→ TASK TO CARRY OUT: How do the lines below between the ones holding "Salmo 60: [185,336,217,367]" and "Playlist 7: [1697,275,2003,548]", inclusive, read? Give them again exactly, with no other lines.

═════ THE RECORDS

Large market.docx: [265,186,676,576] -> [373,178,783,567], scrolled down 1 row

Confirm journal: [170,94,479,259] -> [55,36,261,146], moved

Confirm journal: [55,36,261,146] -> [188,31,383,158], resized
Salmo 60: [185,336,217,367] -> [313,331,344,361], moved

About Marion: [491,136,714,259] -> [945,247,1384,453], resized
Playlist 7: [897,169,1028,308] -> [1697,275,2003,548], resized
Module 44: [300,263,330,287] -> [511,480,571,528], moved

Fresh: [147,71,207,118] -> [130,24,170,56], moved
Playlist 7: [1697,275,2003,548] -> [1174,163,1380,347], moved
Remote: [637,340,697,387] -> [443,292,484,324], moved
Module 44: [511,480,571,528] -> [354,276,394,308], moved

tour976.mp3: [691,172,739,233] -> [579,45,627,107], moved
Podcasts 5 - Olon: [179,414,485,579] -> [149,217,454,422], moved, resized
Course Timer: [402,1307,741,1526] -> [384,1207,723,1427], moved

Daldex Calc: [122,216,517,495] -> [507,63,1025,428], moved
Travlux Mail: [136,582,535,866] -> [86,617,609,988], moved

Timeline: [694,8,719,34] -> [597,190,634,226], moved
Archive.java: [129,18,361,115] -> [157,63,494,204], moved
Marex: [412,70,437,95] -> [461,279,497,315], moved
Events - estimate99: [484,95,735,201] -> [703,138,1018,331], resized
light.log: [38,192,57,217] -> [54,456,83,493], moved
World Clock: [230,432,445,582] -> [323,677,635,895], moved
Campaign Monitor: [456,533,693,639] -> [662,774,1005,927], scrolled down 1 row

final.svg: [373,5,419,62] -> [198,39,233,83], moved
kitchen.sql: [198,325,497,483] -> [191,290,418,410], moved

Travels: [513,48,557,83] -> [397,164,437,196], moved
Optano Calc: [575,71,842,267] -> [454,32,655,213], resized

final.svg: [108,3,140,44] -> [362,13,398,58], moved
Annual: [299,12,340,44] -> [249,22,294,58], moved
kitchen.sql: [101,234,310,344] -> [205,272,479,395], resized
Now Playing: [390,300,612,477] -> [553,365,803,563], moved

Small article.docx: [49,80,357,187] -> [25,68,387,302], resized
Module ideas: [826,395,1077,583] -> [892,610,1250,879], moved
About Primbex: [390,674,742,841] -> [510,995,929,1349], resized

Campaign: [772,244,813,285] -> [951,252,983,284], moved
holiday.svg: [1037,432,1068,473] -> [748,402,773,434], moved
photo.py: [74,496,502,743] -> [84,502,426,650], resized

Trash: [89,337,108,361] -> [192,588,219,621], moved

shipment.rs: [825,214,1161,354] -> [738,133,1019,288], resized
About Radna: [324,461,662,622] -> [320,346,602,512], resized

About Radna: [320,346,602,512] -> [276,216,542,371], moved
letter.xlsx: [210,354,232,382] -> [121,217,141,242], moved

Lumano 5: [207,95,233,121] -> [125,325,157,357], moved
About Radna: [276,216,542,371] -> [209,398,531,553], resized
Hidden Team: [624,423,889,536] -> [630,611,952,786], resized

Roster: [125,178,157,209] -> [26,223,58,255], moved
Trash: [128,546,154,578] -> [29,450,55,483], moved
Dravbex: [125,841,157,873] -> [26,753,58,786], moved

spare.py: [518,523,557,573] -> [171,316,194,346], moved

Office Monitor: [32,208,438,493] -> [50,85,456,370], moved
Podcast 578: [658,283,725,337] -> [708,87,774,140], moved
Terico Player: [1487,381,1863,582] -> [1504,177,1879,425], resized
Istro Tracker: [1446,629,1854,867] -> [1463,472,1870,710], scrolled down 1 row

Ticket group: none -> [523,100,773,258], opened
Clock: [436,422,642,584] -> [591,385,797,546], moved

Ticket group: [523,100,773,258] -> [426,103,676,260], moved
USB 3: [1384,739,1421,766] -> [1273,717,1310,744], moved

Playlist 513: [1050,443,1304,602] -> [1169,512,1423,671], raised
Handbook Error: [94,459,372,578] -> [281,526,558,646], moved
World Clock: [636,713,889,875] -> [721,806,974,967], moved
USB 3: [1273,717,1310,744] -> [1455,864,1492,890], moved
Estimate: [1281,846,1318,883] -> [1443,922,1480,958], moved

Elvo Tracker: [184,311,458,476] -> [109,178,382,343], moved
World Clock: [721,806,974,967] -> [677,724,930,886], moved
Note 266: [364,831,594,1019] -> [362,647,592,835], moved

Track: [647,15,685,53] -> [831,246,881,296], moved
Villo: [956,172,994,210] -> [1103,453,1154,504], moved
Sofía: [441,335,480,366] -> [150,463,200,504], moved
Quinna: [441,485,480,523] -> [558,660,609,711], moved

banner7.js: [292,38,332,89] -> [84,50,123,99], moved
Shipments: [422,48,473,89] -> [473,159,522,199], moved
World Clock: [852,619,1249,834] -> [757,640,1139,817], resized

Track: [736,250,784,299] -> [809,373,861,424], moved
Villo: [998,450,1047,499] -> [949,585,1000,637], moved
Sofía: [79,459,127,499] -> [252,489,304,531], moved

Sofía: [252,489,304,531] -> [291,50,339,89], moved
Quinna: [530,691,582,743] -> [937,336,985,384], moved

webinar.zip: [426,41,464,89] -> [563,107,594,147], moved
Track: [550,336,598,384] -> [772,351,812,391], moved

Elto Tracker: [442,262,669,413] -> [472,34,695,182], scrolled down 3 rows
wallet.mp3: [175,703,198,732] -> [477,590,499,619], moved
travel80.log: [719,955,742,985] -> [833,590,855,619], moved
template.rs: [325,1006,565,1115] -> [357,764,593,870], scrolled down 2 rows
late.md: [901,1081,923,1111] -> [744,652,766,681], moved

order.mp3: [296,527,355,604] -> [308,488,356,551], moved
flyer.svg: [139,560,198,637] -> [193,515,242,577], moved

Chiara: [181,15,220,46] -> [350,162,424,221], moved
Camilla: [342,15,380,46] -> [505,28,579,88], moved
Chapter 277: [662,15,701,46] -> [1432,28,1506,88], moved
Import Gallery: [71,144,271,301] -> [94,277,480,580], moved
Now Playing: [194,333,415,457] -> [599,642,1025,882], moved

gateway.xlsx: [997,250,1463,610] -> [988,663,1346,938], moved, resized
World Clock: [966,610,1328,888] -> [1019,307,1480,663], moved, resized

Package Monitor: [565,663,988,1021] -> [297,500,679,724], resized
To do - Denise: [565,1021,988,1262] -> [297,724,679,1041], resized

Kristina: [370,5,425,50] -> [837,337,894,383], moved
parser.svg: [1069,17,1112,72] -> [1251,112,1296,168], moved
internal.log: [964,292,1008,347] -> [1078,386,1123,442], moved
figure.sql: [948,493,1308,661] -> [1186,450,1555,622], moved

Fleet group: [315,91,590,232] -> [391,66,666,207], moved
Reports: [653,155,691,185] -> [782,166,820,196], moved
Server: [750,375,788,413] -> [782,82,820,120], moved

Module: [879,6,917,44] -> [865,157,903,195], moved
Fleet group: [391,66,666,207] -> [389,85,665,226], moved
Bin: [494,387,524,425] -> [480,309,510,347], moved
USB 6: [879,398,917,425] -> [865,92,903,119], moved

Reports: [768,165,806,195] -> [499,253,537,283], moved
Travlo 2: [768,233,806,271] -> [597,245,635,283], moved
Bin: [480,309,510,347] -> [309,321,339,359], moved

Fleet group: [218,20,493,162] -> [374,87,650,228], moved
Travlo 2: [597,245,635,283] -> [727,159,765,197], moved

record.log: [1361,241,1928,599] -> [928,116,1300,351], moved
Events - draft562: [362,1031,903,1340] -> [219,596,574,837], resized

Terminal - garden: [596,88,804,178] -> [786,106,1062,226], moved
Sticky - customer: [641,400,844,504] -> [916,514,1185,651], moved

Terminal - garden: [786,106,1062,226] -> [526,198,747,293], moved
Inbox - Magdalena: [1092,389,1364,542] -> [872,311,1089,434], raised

══════════

→ RESPONSE BELOW:
Salmo 60: [185,336,217,367] -> [313,331,344,361], moved

About Marion: [491,136,714,259] -> [945,247,1384,453], resized
Playlist 7: [897,169,1028,308] -> [1697,275,2003,548], resized
Module 44: [300,263,330,287] -> [511,480,571,528], moved

Fresh: [147,71,207,118] -> [130,24,170,56], moved
Playlist 7: [1697,275,2003,548] -> [1174,163,1380,347], moved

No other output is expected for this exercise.